### Records
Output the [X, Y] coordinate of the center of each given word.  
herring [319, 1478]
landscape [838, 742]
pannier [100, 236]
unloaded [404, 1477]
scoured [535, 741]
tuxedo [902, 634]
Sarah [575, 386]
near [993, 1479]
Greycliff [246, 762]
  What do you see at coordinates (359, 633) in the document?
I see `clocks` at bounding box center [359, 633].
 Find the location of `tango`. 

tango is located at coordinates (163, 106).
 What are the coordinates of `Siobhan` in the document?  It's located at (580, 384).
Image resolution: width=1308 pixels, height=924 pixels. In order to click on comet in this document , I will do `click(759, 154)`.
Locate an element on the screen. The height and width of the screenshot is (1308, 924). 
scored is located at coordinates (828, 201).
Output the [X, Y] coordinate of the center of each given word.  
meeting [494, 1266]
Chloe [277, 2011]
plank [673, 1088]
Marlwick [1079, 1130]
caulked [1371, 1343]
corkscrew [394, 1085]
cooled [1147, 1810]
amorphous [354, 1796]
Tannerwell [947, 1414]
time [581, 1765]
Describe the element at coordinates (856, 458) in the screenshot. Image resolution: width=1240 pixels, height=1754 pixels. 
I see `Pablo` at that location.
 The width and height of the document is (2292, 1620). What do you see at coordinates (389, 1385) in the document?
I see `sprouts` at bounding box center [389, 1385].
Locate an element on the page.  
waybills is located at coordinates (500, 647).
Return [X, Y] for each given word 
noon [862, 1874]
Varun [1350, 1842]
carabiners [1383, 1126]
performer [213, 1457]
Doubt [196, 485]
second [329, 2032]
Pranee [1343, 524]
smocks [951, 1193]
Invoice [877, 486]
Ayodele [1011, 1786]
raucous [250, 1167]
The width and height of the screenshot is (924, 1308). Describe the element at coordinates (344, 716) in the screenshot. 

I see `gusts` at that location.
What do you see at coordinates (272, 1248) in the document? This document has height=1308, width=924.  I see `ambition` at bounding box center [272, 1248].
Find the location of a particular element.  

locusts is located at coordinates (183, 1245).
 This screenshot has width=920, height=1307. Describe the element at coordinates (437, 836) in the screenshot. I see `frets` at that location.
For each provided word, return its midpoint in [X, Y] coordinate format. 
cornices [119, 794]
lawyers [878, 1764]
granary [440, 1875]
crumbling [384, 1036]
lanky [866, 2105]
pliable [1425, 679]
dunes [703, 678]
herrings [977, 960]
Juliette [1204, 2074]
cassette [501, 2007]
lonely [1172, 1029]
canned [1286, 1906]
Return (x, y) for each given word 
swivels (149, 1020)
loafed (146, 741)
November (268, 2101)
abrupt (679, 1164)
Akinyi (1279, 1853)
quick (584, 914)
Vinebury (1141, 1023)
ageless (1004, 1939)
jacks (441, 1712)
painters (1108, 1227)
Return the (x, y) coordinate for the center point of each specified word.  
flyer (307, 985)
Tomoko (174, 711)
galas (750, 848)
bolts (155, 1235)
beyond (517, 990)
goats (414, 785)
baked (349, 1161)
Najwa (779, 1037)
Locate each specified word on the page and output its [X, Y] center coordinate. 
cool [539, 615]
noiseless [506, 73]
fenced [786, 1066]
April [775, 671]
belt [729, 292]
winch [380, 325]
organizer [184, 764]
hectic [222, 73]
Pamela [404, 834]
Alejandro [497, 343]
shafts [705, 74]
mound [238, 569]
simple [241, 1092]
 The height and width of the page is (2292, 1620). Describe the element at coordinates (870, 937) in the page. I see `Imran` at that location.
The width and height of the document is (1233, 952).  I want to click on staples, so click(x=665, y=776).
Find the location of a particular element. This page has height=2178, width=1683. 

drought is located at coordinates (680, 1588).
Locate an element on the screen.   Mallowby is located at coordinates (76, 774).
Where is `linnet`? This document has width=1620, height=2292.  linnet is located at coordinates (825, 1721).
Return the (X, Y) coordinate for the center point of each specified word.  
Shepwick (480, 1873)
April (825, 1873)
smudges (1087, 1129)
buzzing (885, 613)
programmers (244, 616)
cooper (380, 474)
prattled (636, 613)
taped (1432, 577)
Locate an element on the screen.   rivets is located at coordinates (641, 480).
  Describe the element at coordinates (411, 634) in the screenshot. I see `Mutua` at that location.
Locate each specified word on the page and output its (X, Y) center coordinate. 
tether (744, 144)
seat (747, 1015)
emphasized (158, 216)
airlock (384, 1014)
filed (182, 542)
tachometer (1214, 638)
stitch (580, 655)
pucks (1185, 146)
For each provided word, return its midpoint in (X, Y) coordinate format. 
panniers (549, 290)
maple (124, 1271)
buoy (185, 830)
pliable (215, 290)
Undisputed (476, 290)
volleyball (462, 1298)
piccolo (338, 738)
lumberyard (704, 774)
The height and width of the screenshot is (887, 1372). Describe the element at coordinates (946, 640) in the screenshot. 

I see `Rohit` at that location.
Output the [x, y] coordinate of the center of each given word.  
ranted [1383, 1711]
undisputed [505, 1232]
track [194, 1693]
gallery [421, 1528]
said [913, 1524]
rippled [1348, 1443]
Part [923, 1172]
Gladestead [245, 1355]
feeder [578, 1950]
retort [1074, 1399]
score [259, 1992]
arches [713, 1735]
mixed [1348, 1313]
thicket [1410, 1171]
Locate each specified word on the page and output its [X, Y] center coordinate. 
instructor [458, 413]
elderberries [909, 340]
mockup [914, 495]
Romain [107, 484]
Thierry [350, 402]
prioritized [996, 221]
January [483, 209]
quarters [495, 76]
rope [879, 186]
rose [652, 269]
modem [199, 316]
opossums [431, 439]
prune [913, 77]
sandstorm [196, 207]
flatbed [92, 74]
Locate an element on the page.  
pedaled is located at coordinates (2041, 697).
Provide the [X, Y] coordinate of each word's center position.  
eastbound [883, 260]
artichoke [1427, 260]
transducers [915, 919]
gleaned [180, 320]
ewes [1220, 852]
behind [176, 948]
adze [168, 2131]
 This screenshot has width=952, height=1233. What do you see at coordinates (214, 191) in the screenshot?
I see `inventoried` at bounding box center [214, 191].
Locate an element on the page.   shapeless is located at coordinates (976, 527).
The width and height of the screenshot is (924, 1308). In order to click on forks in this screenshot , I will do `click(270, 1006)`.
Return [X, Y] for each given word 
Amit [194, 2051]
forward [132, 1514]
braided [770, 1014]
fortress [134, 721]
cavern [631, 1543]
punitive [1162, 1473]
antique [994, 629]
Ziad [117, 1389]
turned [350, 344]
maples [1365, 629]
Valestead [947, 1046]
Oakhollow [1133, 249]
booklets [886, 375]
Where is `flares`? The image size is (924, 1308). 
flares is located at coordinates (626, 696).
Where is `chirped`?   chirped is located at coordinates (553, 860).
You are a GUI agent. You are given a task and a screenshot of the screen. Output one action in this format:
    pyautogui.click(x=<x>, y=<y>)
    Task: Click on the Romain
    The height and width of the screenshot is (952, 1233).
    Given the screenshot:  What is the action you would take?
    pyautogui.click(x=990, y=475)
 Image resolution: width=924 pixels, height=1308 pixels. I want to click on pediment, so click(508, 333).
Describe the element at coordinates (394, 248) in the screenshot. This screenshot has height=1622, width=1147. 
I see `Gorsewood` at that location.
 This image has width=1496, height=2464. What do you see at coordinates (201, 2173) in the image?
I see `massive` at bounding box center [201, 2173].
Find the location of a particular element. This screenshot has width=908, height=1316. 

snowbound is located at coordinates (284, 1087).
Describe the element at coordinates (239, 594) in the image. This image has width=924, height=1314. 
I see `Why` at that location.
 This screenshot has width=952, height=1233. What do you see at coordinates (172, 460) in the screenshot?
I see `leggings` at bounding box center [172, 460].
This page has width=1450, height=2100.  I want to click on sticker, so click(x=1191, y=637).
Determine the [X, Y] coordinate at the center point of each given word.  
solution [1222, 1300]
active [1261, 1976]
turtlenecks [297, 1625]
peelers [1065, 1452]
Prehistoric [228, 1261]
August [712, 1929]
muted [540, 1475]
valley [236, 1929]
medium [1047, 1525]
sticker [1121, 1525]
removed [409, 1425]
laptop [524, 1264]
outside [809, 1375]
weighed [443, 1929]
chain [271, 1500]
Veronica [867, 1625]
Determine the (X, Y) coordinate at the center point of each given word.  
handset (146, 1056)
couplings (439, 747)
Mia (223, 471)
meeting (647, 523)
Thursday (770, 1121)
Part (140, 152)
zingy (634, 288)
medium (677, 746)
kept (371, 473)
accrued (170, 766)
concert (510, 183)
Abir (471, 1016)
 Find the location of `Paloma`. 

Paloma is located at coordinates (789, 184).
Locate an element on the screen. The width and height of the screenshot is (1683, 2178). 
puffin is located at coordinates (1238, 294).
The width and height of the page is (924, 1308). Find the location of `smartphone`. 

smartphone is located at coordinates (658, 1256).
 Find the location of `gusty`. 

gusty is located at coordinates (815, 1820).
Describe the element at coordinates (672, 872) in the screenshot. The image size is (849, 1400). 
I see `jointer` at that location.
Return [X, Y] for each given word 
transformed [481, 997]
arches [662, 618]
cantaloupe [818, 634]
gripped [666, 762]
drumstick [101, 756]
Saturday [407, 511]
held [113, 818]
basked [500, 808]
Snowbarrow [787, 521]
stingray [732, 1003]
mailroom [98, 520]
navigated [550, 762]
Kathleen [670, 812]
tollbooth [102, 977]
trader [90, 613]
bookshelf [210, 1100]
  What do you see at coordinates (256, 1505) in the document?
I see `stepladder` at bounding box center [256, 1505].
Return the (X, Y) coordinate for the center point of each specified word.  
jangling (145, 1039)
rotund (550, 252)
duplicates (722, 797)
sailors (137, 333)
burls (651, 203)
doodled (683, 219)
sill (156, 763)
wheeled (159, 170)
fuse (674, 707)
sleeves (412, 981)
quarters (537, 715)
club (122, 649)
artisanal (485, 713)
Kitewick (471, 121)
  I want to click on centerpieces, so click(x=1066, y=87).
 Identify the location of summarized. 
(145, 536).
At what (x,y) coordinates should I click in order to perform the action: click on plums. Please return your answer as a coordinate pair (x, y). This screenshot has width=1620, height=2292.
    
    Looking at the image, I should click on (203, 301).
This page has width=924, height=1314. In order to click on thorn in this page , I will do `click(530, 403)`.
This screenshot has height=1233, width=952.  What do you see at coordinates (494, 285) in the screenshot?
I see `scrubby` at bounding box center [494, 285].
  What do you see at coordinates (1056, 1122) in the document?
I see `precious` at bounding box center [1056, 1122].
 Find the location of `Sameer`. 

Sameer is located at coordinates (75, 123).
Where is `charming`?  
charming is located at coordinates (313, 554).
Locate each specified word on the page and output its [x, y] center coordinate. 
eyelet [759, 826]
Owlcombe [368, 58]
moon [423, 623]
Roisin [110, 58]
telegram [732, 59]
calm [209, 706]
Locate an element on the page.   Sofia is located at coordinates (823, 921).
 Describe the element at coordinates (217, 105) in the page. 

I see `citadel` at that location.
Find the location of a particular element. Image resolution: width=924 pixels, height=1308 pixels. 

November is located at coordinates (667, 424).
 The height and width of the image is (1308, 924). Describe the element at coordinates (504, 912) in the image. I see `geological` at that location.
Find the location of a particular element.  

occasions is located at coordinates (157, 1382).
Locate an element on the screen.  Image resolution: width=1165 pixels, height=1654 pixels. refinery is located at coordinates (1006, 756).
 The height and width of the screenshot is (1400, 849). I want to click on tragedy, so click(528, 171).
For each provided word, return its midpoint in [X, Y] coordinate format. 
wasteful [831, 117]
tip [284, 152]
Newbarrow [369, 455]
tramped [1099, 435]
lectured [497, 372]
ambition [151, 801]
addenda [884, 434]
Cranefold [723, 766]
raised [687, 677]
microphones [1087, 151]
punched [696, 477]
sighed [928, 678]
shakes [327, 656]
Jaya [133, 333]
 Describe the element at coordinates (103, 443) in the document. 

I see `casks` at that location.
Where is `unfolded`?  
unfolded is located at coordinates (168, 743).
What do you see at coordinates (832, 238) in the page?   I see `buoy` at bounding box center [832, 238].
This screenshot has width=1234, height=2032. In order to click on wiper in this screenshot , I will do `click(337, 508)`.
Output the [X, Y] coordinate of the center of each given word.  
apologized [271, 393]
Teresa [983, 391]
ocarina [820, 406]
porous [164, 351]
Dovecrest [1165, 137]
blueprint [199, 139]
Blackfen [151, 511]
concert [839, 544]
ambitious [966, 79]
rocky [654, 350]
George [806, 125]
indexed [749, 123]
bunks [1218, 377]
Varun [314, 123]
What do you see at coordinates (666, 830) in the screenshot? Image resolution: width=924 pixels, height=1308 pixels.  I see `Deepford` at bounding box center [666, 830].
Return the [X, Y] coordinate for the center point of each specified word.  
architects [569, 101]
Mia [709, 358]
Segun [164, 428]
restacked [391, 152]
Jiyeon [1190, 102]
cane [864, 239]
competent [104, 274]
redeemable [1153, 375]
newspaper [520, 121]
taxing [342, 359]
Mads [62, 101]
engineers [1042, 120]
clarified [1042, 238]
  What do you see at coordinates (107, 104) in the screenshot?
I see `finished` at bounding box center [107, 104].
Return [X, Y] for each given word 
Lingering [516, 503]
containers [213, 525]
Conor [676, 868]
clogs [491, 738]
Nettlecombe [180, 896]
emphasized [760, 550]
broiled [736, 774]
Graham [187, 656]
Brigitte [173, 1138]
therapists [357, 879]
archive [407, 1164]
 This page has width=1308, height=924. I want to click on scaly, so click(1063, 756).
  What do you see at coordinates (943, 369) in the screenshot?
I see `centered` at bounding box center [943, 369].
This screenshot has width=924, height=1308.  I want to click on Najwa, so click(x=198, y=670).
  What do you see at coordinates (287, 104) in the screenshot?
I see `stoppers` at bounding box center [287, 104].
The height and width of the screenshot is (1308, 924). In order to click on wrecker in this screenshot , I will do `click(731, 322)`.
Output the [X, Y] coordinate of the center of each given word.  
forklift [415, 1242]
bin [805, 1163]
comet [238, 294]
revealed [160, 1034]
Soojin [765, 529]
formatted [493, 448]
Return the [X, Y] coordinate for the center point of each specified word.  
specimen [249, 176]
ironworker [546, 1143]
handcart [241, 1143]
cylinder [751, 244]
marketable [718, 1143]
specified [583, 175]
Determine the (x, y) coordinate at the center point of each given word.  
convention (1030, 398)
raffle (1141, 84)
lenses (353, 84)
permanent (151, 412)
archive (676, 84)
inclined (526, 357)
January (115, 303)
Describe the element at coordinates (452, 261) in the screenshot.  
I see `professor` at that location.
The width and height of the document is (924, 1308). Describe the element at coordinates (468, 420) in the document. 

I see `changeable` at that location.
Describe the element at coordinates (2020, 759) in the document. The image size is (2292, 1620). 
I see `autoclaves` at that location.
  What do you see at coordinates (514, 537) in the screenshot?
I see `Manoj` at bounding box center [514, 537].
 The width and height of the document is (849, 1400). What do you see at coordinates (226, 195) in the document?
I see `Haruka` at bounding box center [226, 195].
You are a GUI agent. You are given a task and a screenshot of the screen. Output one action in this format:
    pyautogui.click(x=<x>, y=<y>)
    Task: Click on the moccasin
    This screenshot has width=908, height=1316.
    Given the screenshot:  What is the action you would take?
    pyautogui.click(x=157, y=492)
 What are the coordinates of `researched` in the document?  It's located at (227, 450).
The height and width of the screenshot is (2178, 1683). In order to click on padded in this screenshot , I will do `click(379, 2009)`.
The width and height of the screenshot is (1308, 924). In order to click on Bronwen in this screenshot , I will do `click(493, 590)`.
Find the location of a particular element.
######
→ Problem description:
Output the rows as a JSON list of strings, one string per line with blank lines omitted, beginning at the line containing "Provide the [X, Y]" and ending after the line containing "cavern [631, 1543]".

→ Task response:
[
  "Provide the [X, Y] coordinate of each word's center position.  ",
  "eastbound [883, 260]",
  "artichoke [1427, 260]",
  "transducers [915, 919]",
  "gleaned [180, 320]",
  "ewes [1220, 852]",
  "behind [176, 948]",
  "adze [168, 2131]",
  " This screenshot has width=952, height=1233. What do you see at coordinates (214, 191) in the screenshot?",
  "I see `inventoried` at bounding box center [214, 191].",
  "Locate an element on the page.   shapeless is located at coordinates (976, 527).",
  "The width and height of the screenshot is (924, 1308). In order to click on forks in this screenshot , I will do `click(270, 1006)`.",
  "Return [X, Y] for each given word ",
  "Amit [194, 2051]",
  "forward [132, 1514]",
  "braided [770, 1014]",
  "fortress [134, 721]",
  "cavern [631, 1543]"
]